◆ WORK ITEM:
Which lines of the listing below contain the word "Kaktus"? Copy each of them.

◆ DATA BELOW:
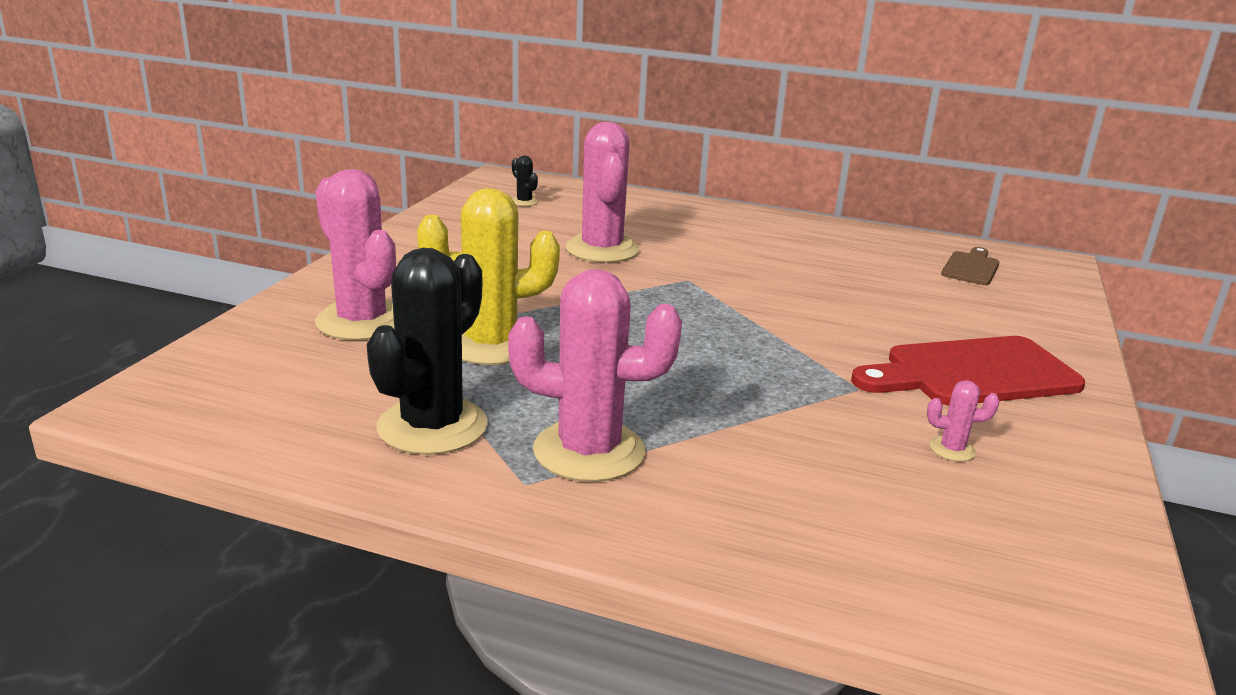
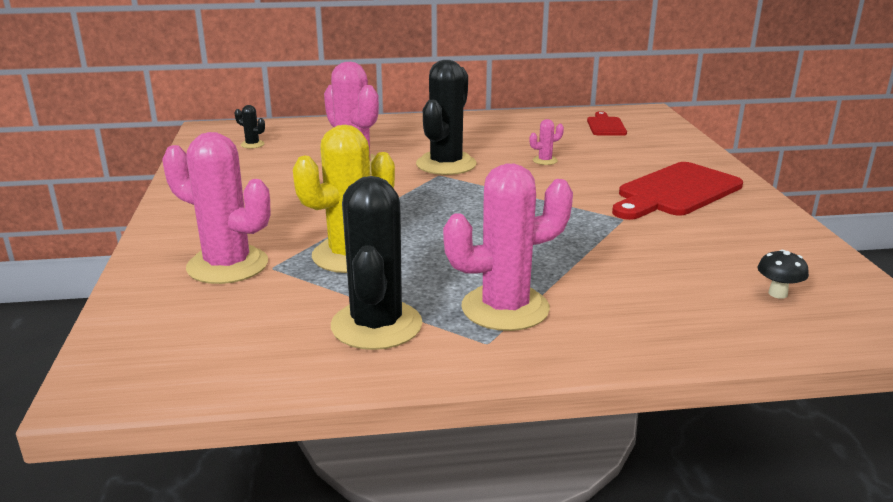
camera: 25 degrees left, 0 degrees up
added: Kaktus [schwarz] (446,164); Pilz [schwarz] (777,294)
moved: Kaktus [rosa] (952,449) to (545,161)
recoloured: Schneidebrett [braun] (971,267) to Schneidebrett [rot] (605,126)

◆ YOUR SOLUTION:
added: Kaktus [schwarz] (446,164); Pilz [schwarz] (777,294)
moved: Kaktus [rosa] (952,449) to (545,161)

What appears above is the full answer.